◆ **Task requirements**: Do any lines in the data below contain "anything"? If so, copy every one of them.

==== Records supplied

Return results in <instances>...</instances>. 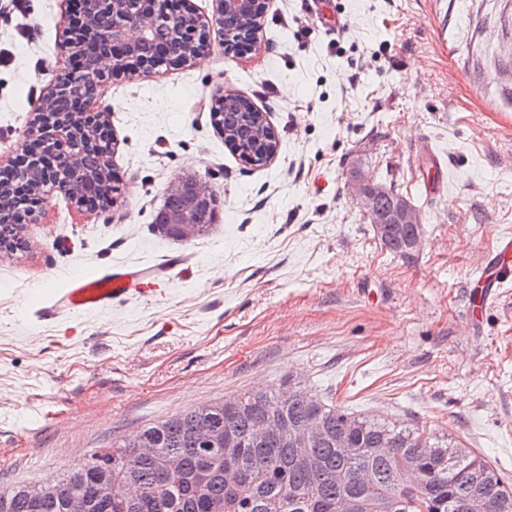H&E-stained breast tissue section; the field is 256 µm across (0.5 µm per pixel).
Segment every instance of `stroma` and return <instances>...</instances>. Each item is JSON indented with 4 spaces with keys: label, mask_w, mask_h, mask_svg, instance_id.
Masks as SVG:
<instances>
[{
    "label": "stroma",
    "mask_w": 512,
    "mask_h": 512,
    "mask_svg": "<svg viewBox=\"0 0 512 512\" xmlns=\"http://www.w3.org/2000/svg\"><path fill=\"white\" fill-rule=\"evenodd\" d=\"M24 2L0 15L4 167L71 67L64 0ZM228 92L266 112L270 163L225 144L211 110ZM99 105L120 204L51 194L22 226L26 249L0 257V487L56 478L150 423L291 375L512 479V281L480 325L468 312L512 234V0H271L251 48L211 32L192 64L108 79ZM356 169L419 210L413 257L375 235ZM188 176L211 186L220 219L165 238L153 218ZM116 262L169 271L109 311L58 310L73 277Z\"/></svg>",
    "instance_id": "1"
}]
</instances>
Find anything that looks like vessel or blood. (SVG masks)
I'll use <instances>...</instances> for the list:
<instances>
[{
	"instance_id": "b4317fda",
	"label": "vessel or blood",
	"mask_w": 512,
	"mask_h": 512,
	"mask_svg": "<svg viewBox=\"0 0 512 512\" xmlns=\"http://www.w3.org/2000/svg\"><path fill=\"white\" fill-rule=\"evenodd\" d=\"M146 269L120 265L108 272L89 278L72 279L60 300L62 308L72 313L98 310L112 302L134 295L139 282L146 278ZM512 279V238H500L486 262L471 295V309L483 308L495 299L498 288Z\"/></svg>"
}]
</instances>
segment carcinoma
Returning a JSON list of instances; mask_svg holds the SVG:
<instances>
[{
    "mask_svg": "<svg viewBox=\"0 0 512 512\" xmlns=\"http://www.w3.org/2000/svg\"><path fill=\"white\" fill-rule=\"evenodd\" d=\"M183 26L182 18H174L157 27L154 37L169 41ZM255 112L245 98L222 101L215 110L226 130ZM111 144V132L103 131L74 177L97 176L99 156ZM230 147L253 165L265 161L262 146L232 142ZM28 210L13 198L0 201L6 221L0 235L17 248L22 241L15 223ZM287 388L295 397L286 403L279 391L246 392L234 403H206L147 425L134 443L117 440L55 479L59 491L52 500L36 498L32 483L1 489L0 512H337L343 500L350 501L352 512H373L383 496L396 501L395 512H463L476 491L484 494L488 512H512V482L447 437L349 411L300 381L288 380ZM266 419L288 430L320 420L333 434H349L354 451L342 454L334 439L309 448L258 443L254 430ZM202 425L233 436L238 448L226 455L223 448L203 443ZM140 445L155 449V456L140 455ZM170 455L180 457L181 468L166 476L160 462ZM103 468L112 470V479L124 488L110 502L95 495Z\"/></svg>",
    "mask_w": 512,
    "mask_h": 512,
    "instance_id": "1",
    "label": "carcinoma"
}]
</instances>
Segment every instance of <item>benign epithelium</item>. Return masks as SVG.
I'll return each instance as SVG.
<instances>
[{
    "mask_svg": "<svg viewBox=\"0 0 512 512\" xmlns=\"http://www.w3.org/2000/svg\"><path fill=\"white\" fill-rule=\"evenodd\" d=\"M73 4L77 9L70 32L85 39L86 55L76 54L71 42L63 43L69 57L79 58V66L75 71L58 76L54 90L47 98H52L59 88L67 89L88 82L92 83V88L72 95L69 114L55 122L42 117L44 103H38L32 136L42 157V166L35 173L39 194L57 191L83 203L89 195L90 184L70 179L69 169L79 153L95 143L102 126L107 124L103 113L93 111L104 81L102 61H122V68L114 72L116 76L193 62L209 45L208 36H199L200 29L207 30L213 24L219 32H224L226 14L254 15L253 21L240 34L246 44L252 45L262 30L268 0H215L216 10L209 21L192 9L185 11L179 8L174 0H73ZM183 14L190 21L184 41L190 43L193 50L178 58L171 55L167 47L156 45L152 33L166 18ZM0 175L4 178L0 182L1 194L7 193L18 199L27 196V177L21 175L20 167L4 169ZM353 194L384 240H408L413 249L420 248L422 218L406 198L392 195L383 184L362 173L354 177ZM168 195L183 196L185 206L168 212L166 223L177 228L180 238L188 240L194 237L200 225L191 219V212L198 206L215 207L214 193L201 179L191 177L173 184ZM325 436L326 430L318 422L292 433H281L285 441L297 448H305Z\"/></svg>",
    "mask_w": 512,
    "mask_h": 512,
    "instance_id": "benign-epithelium-1",
    "label": "benign epithelium"
}]
</instances>
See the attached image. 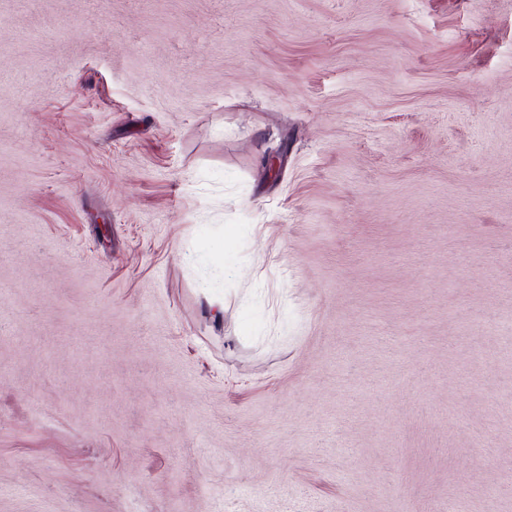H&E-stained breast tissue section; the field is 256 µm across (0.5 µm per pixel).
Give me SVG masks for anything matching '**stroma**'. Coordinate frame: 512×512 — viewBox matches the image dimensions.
Returning <instances> with one entry per match:
<instances>
[{
  "label": "stroma",
  "mask_w": 512,
  "mask_h": 512,
  "mask_svg": "<svg viewBox=\"0 0 512 512\" xmlns=\"http://www.w3.org/2000/svg\"><path fill=\"white\" fill-rule=\"evenodd\" d=\"M512 512V0H0V512Z\"/></svg>",
  "instance_id": "stroma-1"
}]
</instances>
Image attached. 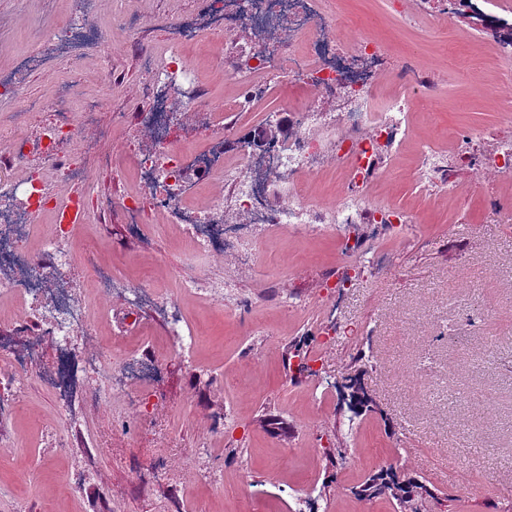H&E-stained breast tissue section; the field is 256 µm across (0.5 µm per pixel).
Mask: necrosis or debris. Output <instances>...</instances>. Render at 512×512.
<instances>
[{
  "label": "necrosis or debris",
  "instance_id": "4bbe7bcc",
  "mask_svg": "<svg viewBox=\"0 0 512 512\" xmlns=\"http://www.w3.org/2000/svg\"><path fill=\"white\" fill-rule=\"evenodd\" d=\"M199 25L176 20L179 47L164 57L149 56L142 82L151 101L141 123L152 143L144 150L127 143L139 175V187L117 199H101L89 190L93 179L84 149L111 135L98 115L102 100L83 95L88 79L74 69L58 94L48 99L23 95L36 56L21 59L0 74V299L18 313L0 325V423L24 406L16 383L46 341L61 350L73 337L84 339L82 362L46 378L58 394L81 378L105 375L113 393L148 385L160 370L156 357L120 347L97 334L91 304L80 288L70 287L73 269L103 296L126 309L157 307L166 313L170 347L195 345L198 330L189 328L180 311L182 296L200 290L223 296L221 281L201 282L189 268L173 271L170 287L148 288L117 281L111 270L93 260L92 247L80 242L71 213L84 223L100 222L119 211L126 223L152 235L166 225H180L196 253L232 250L241 264L257 266L258 245L246 227H291L304 236H321L350 224L403 228L414 220L411 201L371 202L368 190L385 163L378 139L401 147L413 112L429 110L440 89L431 77L415 72L413 90L380 98L384 49L366 36L356 56H349L329 30L334 16L327 0H203ZM254 31L241 44L242 29ZM207 43L212 69L237 80L238 92L216 102L202 88L199 67L183 46ZM288 75L312 90L307 100L290 104L295 129L285 143L255 148L236 134L235 120L269 90L270 81ZM340 120H332L331 112ZM205 114L207 144L195 149L172 134L173 120ZM24 167L23 178L12 172ZM336 172L342 189L330 201L307 188L310 173ZM281 201H268L271 187ZM51 213L53 224L39 233V219Z\"/></svg>",
  "mask_w": 512,
  "mask_h": 512
}]
</instances>
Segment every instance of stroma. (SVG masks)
I'll return each instance as SVG.
<instances>
[{
  "mask_svg": "<svg viewBox=\"0 0 512 512\" xmlns=\"http://www.w3.org/2000/svg\"><path fill=\"white\" fill-rule=\"evenodd\" d=\"M70 0H0V69L41 50L48 60L26 93L47 98L67 80L70 64L44 39L48 26L66 17ZM198 0H102L88 9L94 33L78 55L105 82L86 93L106 95L99 118L115 126L108 139L89 144L85 159L97 165L122 160L119 172L98 176L99 194L118 196L136 187L125 143L143 136L142 49L161 53L172 39L175 16L197 12ZM442 0H335L336 35L356 52L363 24L386 50L383 92L400 85L405 62L433 72L441 92L429 116H413L411 136L389 173L407 196L419 189L414 172L425 142L449 131L512 135L504 120L512 94L486 97L499 82L500 60L490 33L460 14L445 16ZM137 28L136 43L127 40ZM483 59L478 74H449L441 48ZM280 77L250 111L238 132L254 134L269 114L301 97ZM486 149L470 161L451 155L455 186L436 187L435 200L418 210L411 228L367 236L366 251H386L389 262L372 277L358 273L344 287L326 278L344 268L341 236L308 238L290 229L249 228L259 247L262 273L213 252L196 262L201 278H229L247 301L236 316L223 302L184 300V318L205 339L193 351L171 349L160 317L148 313L132 324L111 299L94 306L102 334L134 350L159 356L162 367L148 394L152 420L141 423L119 409L105 379L86 381L90 405L71 410L42 383L61 363L53 343L19 383L27 412L0 428V512H247L232 491L247 480L248 497L267 512H394L385 497L360 499L372 475L390 469L427 480L436 501L450 512H512V177L491 170ZM82 239L96 246L98 262L115 276L140 285L162 283L167 270L185 266L190 250L179 229L166 236L133 235L120 214L107 224H83ZM321 358L319 379L291 382L283 365L288 348ZM376 365L362 377L370 411L352 417L343 400L344 377L357 351ZM417 364L422 374H407ZM222 438H213L216 428ZM123 434L120 446L107 437ZM344 449L342 459L327 451Z\"/></svg>",
  "mask_w": 512,
  "mask_h": 512,
  "instance_id": "1",
  "label": "stroma"
}]
</instances>
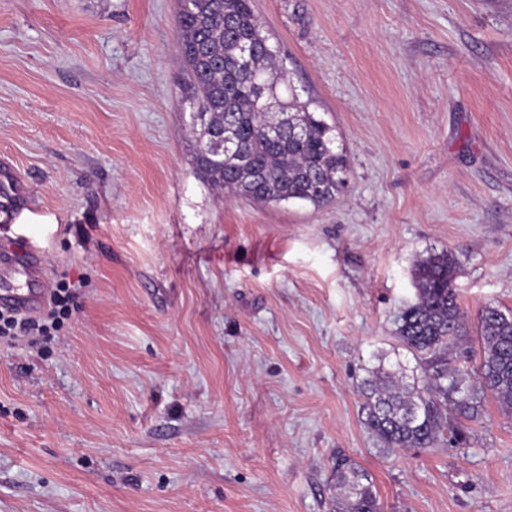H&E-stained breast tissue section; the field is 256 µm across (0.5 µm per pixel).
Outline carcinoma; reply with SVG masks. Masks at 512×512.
<instances>
[{
  "label": "carcinoma",
  "mask_w": 512,
  "mask_h": 512,
  "mask_svg": "<svg viewBox=\"0 0 512 512\" xmlns=\"http://www.w3.org/2000/svg\"><path fill=\"white\" fill-rule=\"evenodd\" d=\"M179 53L189 75L188 102L198 127L194 165L212 188L256 204L306 201L321 207L346 183L344 152L333 148V129L299 99L279 66V50L258 52L249 73L233 61L241 41H268L254 0H178ZM305 129L295 138L288 118ZM231 126L245 166L224 156L215 140ZM459 270L449 251L431 253L416 267L415 302L401 312L397 336L418 359L420 379L364 383L366 424L385 448H434L459 444L451 419L475 421L486 397L512 411V310L486 306L479 317L483 346L473 383L448 368V349L467 335L452 287ZM340 512H380L370 474L351 460L334 465Z\"/></svg>",
  "instance_id": "1"
}]
</instances>
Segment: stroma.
<instances>
[{"mask_svg":"<svg viewBox=\"0 0 512 512\" xmlns=\"http://www.w3.org/2000/svg\"><path fill=\"white\" fill-rule=\"evenodd\" d=\"M344 191L316 208L212 189L193 164L177 0H0V243L78 283L46 341H0V512H336L334 460L382 512H512V414L389 449L372 370L415 266L450 251L469 334L512 309V0H255Z\"/></svg>","mask_w":512,"mask_h":512,"instance_id":"obj_1","label":"stroma"}]
</instances>
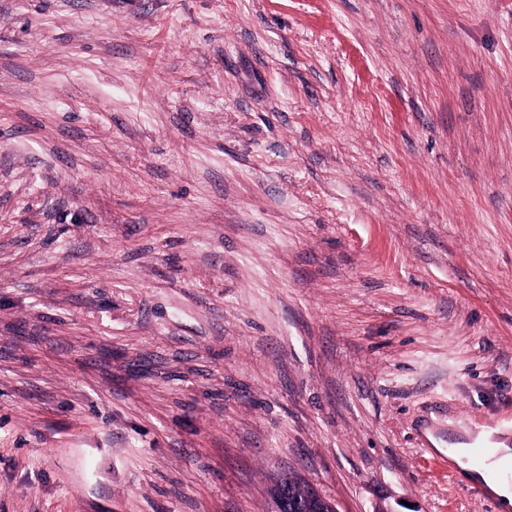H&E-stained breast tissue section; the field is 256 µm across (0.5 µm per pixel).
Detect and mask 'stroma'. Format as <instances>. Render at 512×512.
Listing matches in <instances>:
<instances>
[{
	"instance_id": "obj_1",
	"label": "stroma",
	"mask_w": 512,
	"mask_h": 512,
	"mask_svg": "<svg viewBox=\"0 0 512 512\" xmlns=\"http://www.w3.org/2000/svg\"><path fill=\"white\" fill-rule=\"evenodd\" d=\"M512 0H0V512H500ZM502 418L499 424L488 423L489 426L484 424H474L471 429L470 448H469V462L474 471L483 470L491 461L488 459V448H492L493 454H509V448L501 443H507L511 439L512 444V412L511 407H506L499 414ZM510 420V425H509ZM499 444L495 448V445ZM474 477L481 480L487 489L499 498L502 508L512 506V489L506 482L497 480L489 470L478 472ZM293 472L282 473L268 488L273 503L272 512H338L334 502L323 496L306 478L303 483L296 481ZM292 481L296 482L299 495L295 498L288 493Z\"/></svg>"
}]
</instances>
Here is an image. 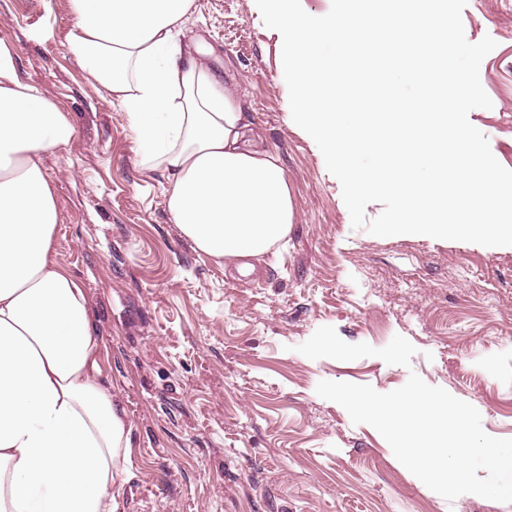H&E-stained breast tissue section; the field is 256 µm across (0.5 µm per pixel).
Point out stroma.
<instances>
[{"instance_id":"stroma-1","label":"stroma","mask_w":512,"mask_h":512,"mask_svg":"<svg viewBox=\"0 0 512 512\" xmlns=\"http://www.w3.org/2000/svg\"><path fill=\"white\" fill-rule=\"evenodd\" d=\"M462 19L469 42L497 43L480 67L493 106L469 120L512 170V0H468ZM72 27L68 0H0L23 79L76 129L43 164L62 214L57 258L87 293L102 378L132 424L116 512H512L445 500L316 392L328 380L387 393L414 372L512 438V246L353 228L322 153L287 121L279 34L255 0H194L185 27L281 158L296 209L287 245L241 274L170 223L167 181L137 168L123 108L66 51ZM322 326L375 348L400 335L416 353L407 368L298 353Z\"/></svg>"}]
</instances>
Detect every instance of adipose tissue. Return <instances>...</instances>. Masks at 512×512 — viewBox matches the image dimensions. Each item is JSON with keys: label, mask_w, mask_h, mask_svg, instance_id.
Wrapping results in <instances>:
<instances>
[{"label": "adipose tissue", "mask_w": 512, "mask_h": 512, "mask_svg": "<svg viewBox=\"0 0 512 512\" xmlns=\"http://www.w3.org/2000/svg\"><path fill=\"white\" fill-rule=\"evenodd\" d=\"M66 49L125 110L171 223L203 254L249 259L296 219L277 154L184 28L193 0H68ZM76 129L0 39V512H115L131 425L98 377L88 296L59 263L44 154Z\"/></svg>", "instance_id": "ef3b65f1"}]
</instances>
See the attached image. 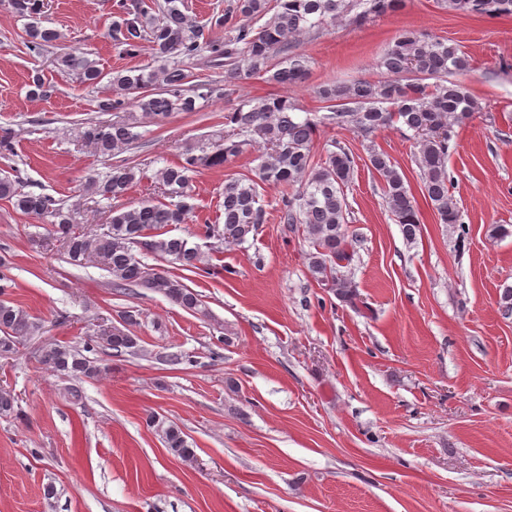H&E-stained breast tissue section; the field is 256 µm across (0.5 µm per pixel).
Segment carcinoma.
Returning <instances> with one entry per match:
<instances>
[{
	"label": "carcinoma",
	"mask_w": 512,
	"mask_h": 512,
	"mask_svg": "<svg viewBox=\"0 0 512 512\" xmlns=\"http://www.w3.org/2000/svg\"><path fill=\"white\" fill-rule=\"evenodd\" d=\"M404 0H227L224 13L204 24L190 22L182 11L183 0H120L112 12L109 36L113 46L127 55L142 48L150 51L154 68L135 67L106 72L88 53L71 50L54 59L58 72L75 78L87 88L106 83L110 93L99 102L108 119H90L79 127L78 140L95 154L109 158L139 147L143 124H160L175 112H195L197 101L222 95L244 79L261 77L269 83L288 86L304 82L310 61L292 41L311 36L338 19L363 23L372 16L399 11ZM450 11L489 18L512 15V0H438ZM12 10L35 17L43 12L44 0H10ZM224 30V36L214 34ZM62 35L39 24L28 28L25 46L41 57ZM283 55L271 65L273 55ZM206 56L214 68L224 69V87L211 81L189 83L187 65ZM378 66L384 77L378 81L357 79L319 87L324 106L320 111L298 112L285 96L242 99L224 114L228 131L207 137L183 153L181 161L166 164L153 173L162 191L159 200H141L115 207L112 201L125 197L136 181V166L123 159L104 172L91 174L83 184L84 195L96 209L109 213L106 230L94 234L76 221L77 208L43 193L26 191L8 171L0 172V199L20 212L46 219L62 240L73 265L96 262L109 272L118 288H146L163 295L181 308L196 312L201 300L180 277L145 264L142 255L152 254L186 271L204 268L199 244L169 235L163 228L184 224L195 210L192 183L201 169L222 168L243 153L245 147H262L255 177L224 182V223L206 226L207 237L241 245L254 237L265 222V188L291 189L282 198L283 223L302 228L312 251L309 269L320 282H328L336 294L354 302L352 282L339 267L351 262L354 239L348 236L350 208L346 189L354 173V159L337 143L326 151L325 160H315L314 140L322 128H352L370 138L394 122L412 133L422 191L443 224L460 225L466 234L461 210L451 191L448 173L453 127L466 123L480 106L465 86L456 80L471 69L469 56L450 41L428 34L405 31L383 51ZM135 107L140 114L128 111ZM371 168L381 177L382 194L406 240L421 233L416 201L389 155L371 150ZM8 278L0 275V360L16 357L28 340L40 334L41 325L23 307L8 298ZM138 323L127 310L120 325L95 326L87 342L77 348L53 340L45 343L39 358L43 365L68 378H95L102 373L100 347L123 354L138 348L139 337L129 332ZM12 390L0 386V416L15 412ZM147 425L162 433L169 451L189 462L193 449L175 424L151 415Z\"/></svg>",
	"instance_id": "obj_1"
}]
</instances>
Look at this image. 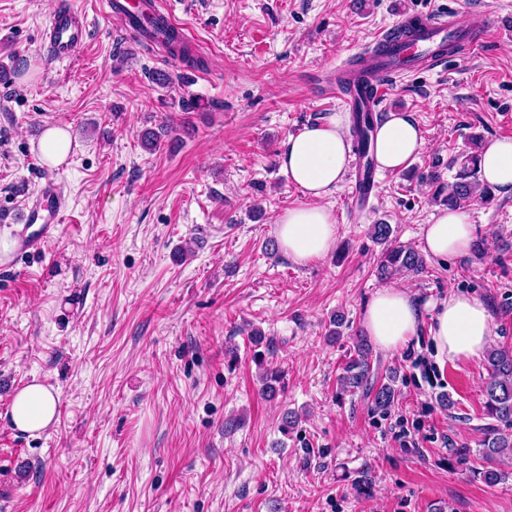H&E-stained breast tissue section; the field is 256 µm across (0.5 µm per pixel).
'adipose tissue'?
I'll use <instances>...</instances> for the list:
<instances>
[{
	"instance_id": "ef3b65f1",
	"label": "adipose tissue",
	"mask_w": 512,
	"mask_h": 512,
	"mask_svg": "<svg viewBox=\"0 0 512 512\" xmlns=\"http://www.w3.org/2000/svg\"><path fill=\"white\" fill-rule=\"evenodd\" d=\"M347 113L336 112L288 137L278 157L280 168L299 188L303 200L278 214L277 236L285 255L304 263L327 256L335 247L338 227L332 210L323 201L335 192L349 166ZM424 146L421 130L405 113H393L377 128L375 160L380 169L400 171ZM481 183L501 194H512V139L488 143L479 162ZM478 228L459 209L442 210L426 225L422 247L432 257L467 255ZM430 328L438 359L475 360L492 341L491 313L479 296L449 291L434 307ZM420 310L410 293L399 287L379 290L363 311L369 336L383 350L405 345L417 332ZM58 399L43 383L34 380L15 393L10 419L15 429L35 434L56 420Z\"/></svg>"
}]
</instances>
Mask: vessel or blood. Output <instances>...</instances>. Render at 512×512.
I'll use <instances>...</instances> for the list:
<instances>
[{
    "instance_id": "obj_1",
    "label": "vessel or blood",
    "mask_w": 512,
    "mask_h": 512,
    "mask_svg": "<svg viewBox=\"0 0 512 512\" xmlns=\"http://www.w3.org/2000/svg\"><path fill=\"white\" fill-rule=\"evenodd\" d=\"M399 24L408 31L406 47L389 44L384 35H377L364 48L366 74H351L350 91H337L336 97L347 106H363L365 111H376L385 98L392 79L434 69L442 65L448 54V44L463 45L473 50L492 33L491 26L470 29L460 26L450 16L433 12H405ZM89 37V22L81 10L69 5L58 6L50 15L41 32V40L48 47L52 60L72 61L84 48ZM376 166L373 159L356 156L351 204L366 209L376 187ZM65 211L61 192L43 194L41 200L29 204L18 212L15 221L20 225L36 224L38 234L18 240L19 253L41 251L47 239L61 223Z\"/></svg>"
}]
</instances>
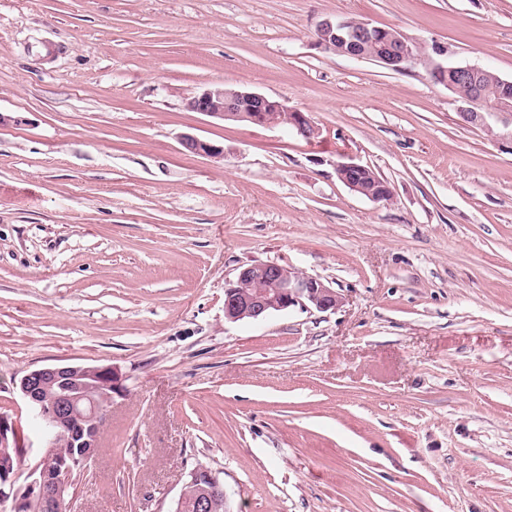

========

◆ **Exercise solution**:
Find anything that looks like vessel or blood. (SVG masks)
Give me SVG masks for anything matching '**stroma**'. Coordinate frame: 512×512 — viewBox matches the image dimensions.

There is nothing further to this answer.